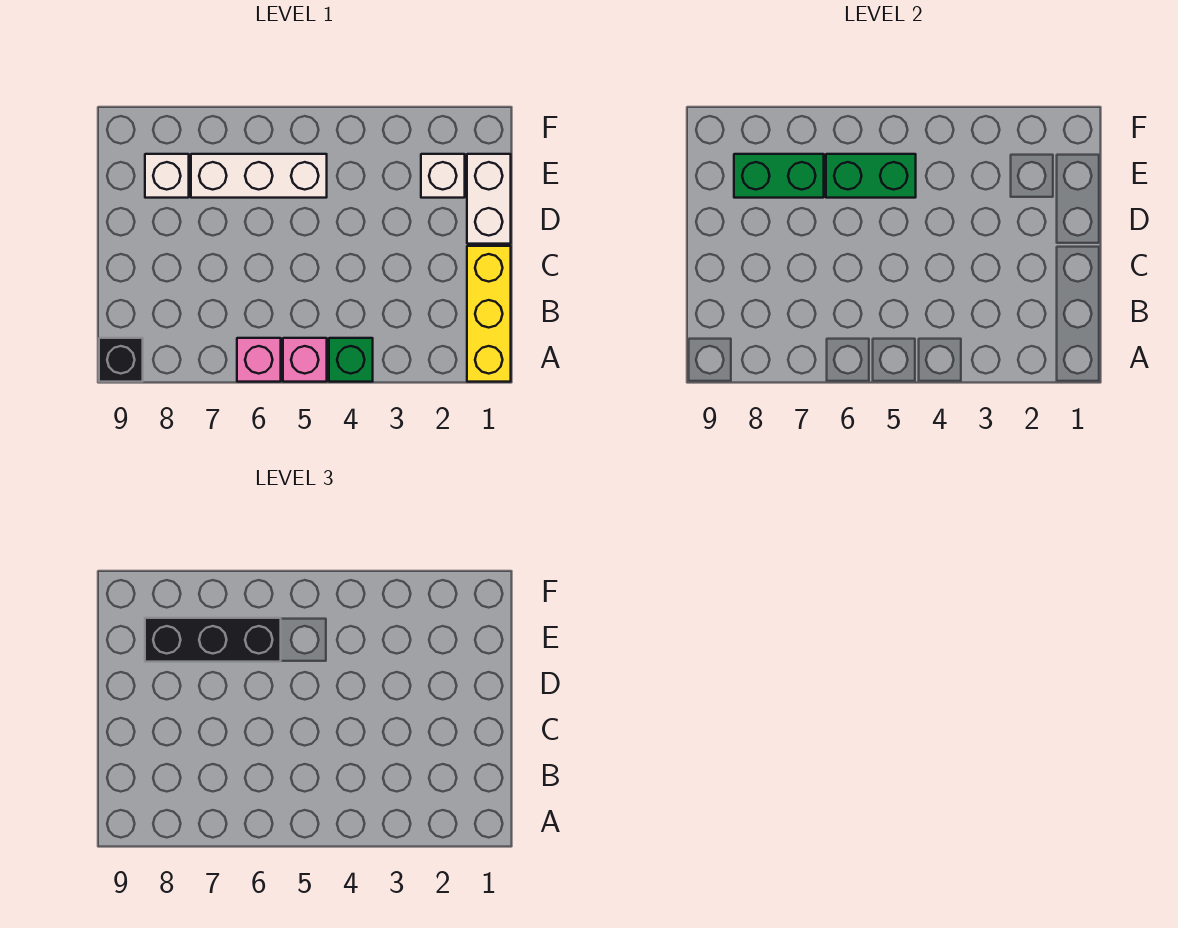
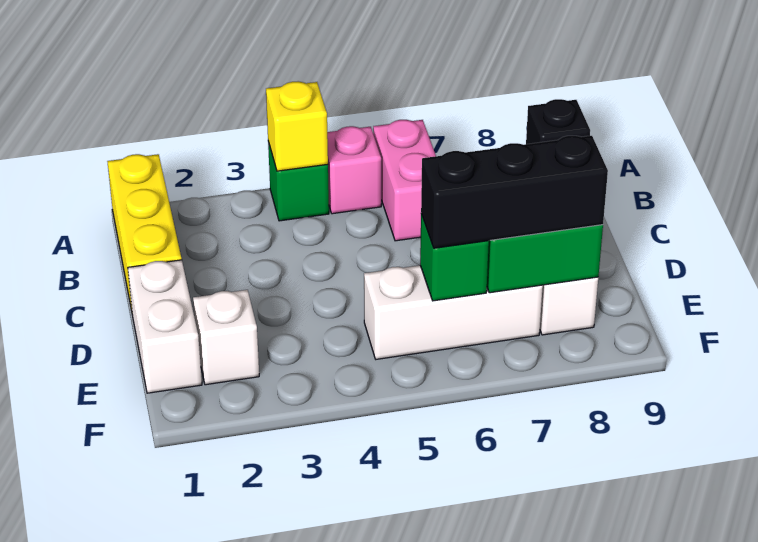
none -> yellow brick A4 level 2
pink brick A6 level 1 -> pink brick A6:B6 level 1
green brick E5:E6 level 2 -> green brick E6 level 2

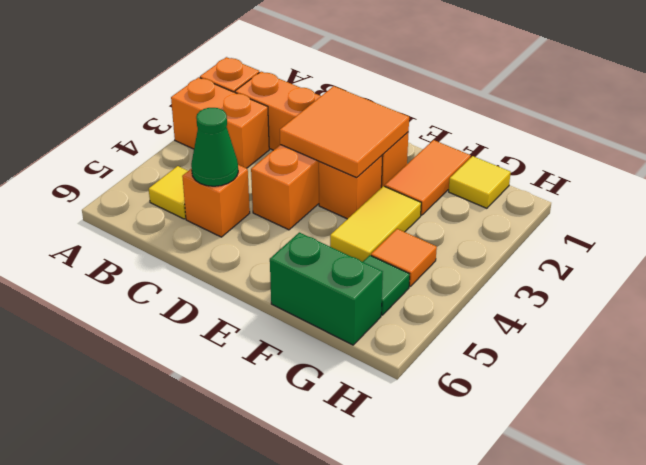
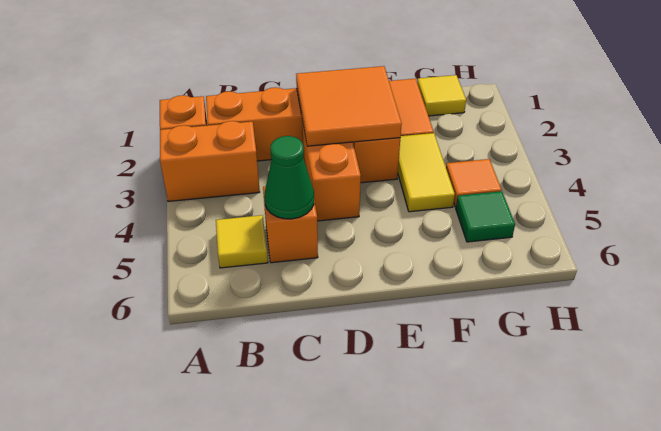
green brick F6:G6 level 1 -> none

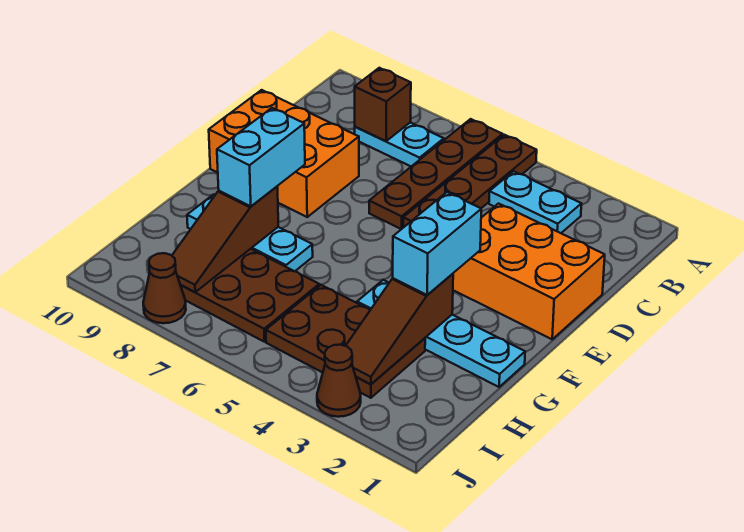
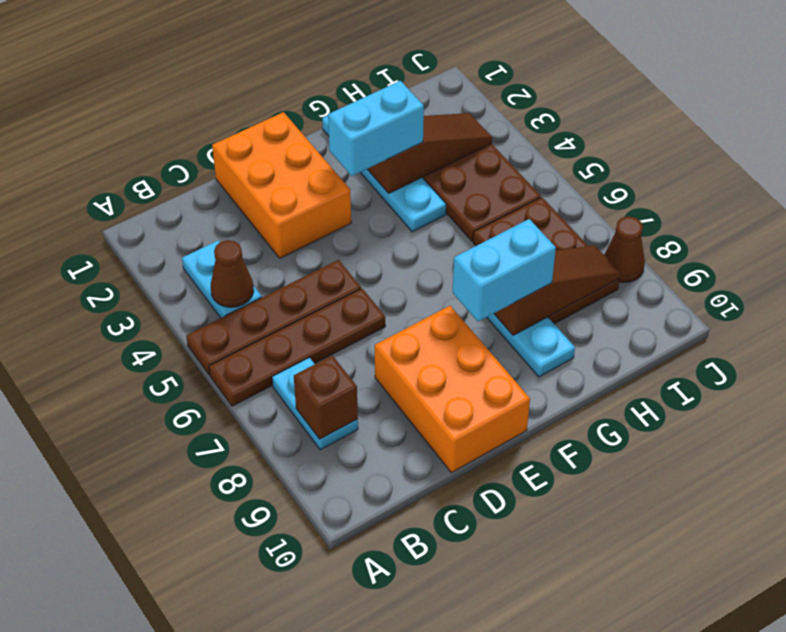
brown cone J3 level 1 -> brown cone B4 level 2

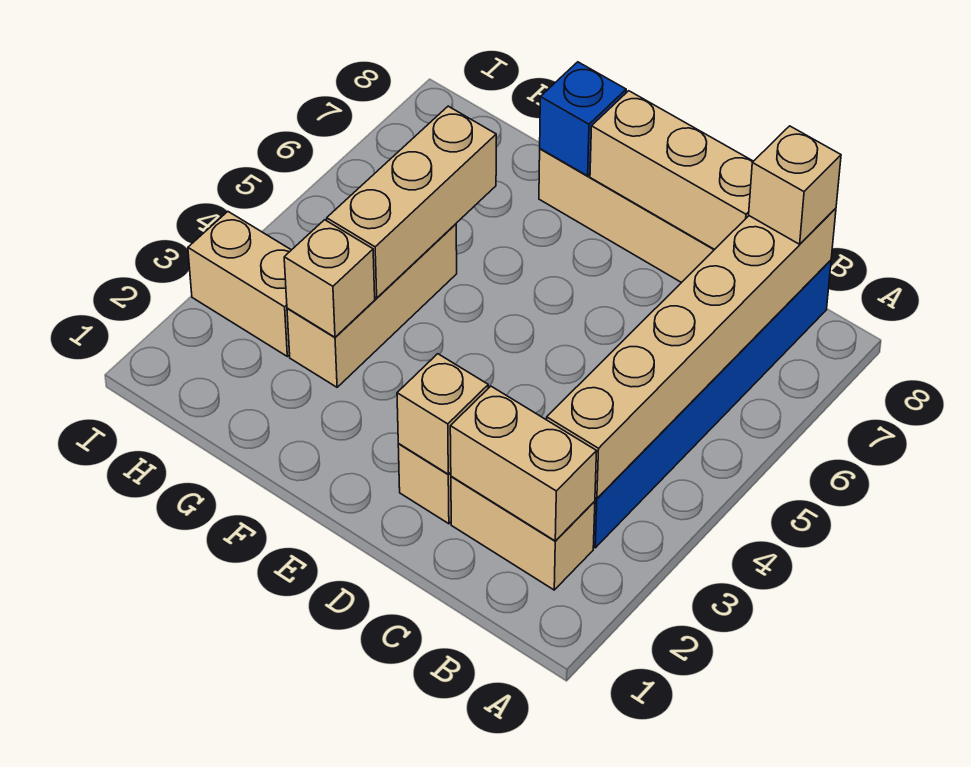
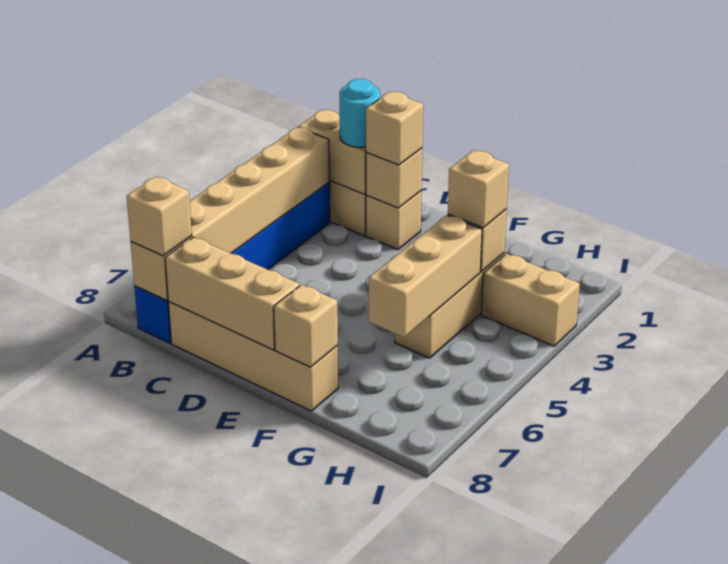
none -> cyan round brick C2 level 3
none -> tan brick D2 level 3
blue brick F8 level 2 -> tan brick F8 level 2
none -> tan brick G3 level 3

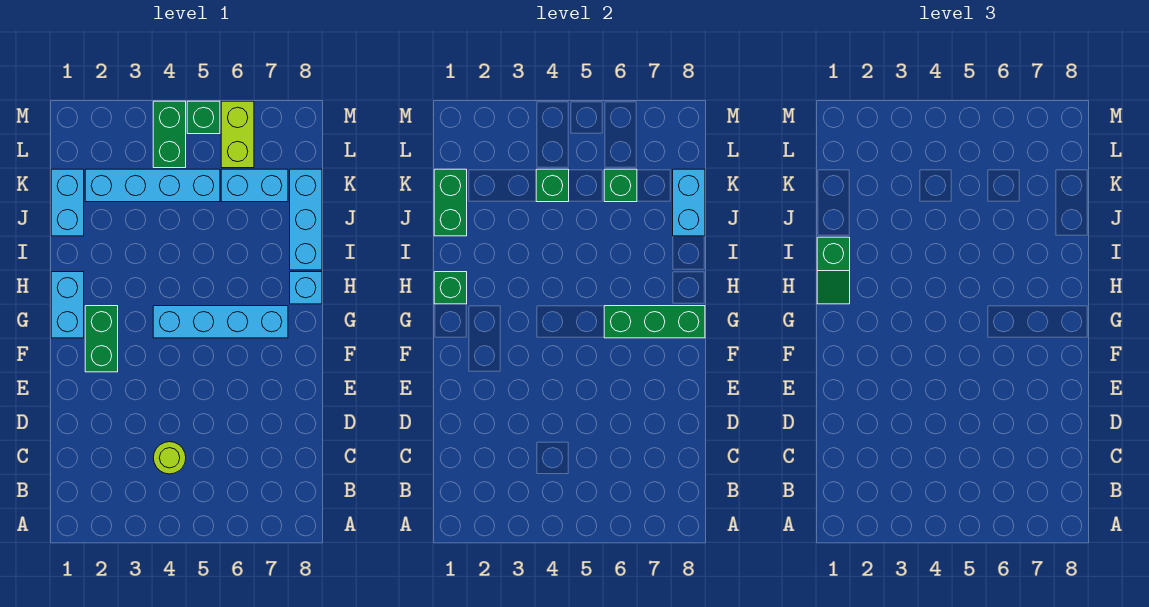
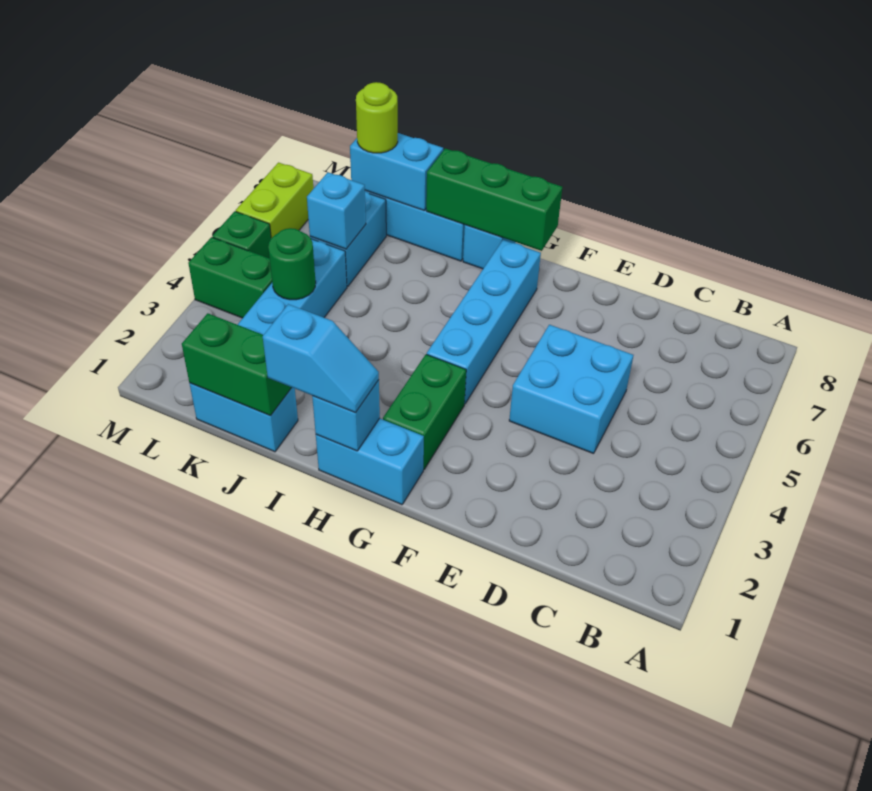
lime round brick C4 level 1 -> lime round brick K8 level 3
none -> cyan brick D4:E5 level 1
green brick F2:G2 level 1 -> green brick G2:G3 level 1
green brick G6:G8 level 2 -> green brick G8:I8 level 2
green brick H1 level 2 -> cyan brick H1 level 2
green slope H1:I1 level 3 top I -> cyan slope H1:I1 level 3 top I
green brick K4 level 2 -> green round brick K4 level 2
green brick K6 level 2 -> cyan brick K6 level 2
lime brick L6:M6 level 1 -> lime brick M6:M7 level 1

++++++++++++++++++++

→ **ACTIVITY**: Find the word "cyan" in the listing above. Copy each line where it appears.

→ **WRITTEN SOLUTION**:
none -> cyan round brick C2 level 3
none -> cyan brick D4:E5 level 1
green brick H1 level 2 -> cyan brick H1 level 2
green slope H1:I1 level 3 top I -> cyan slope H1:I1 level 3 top I
green brick K6 level 2 -> cyan brick K6 level 2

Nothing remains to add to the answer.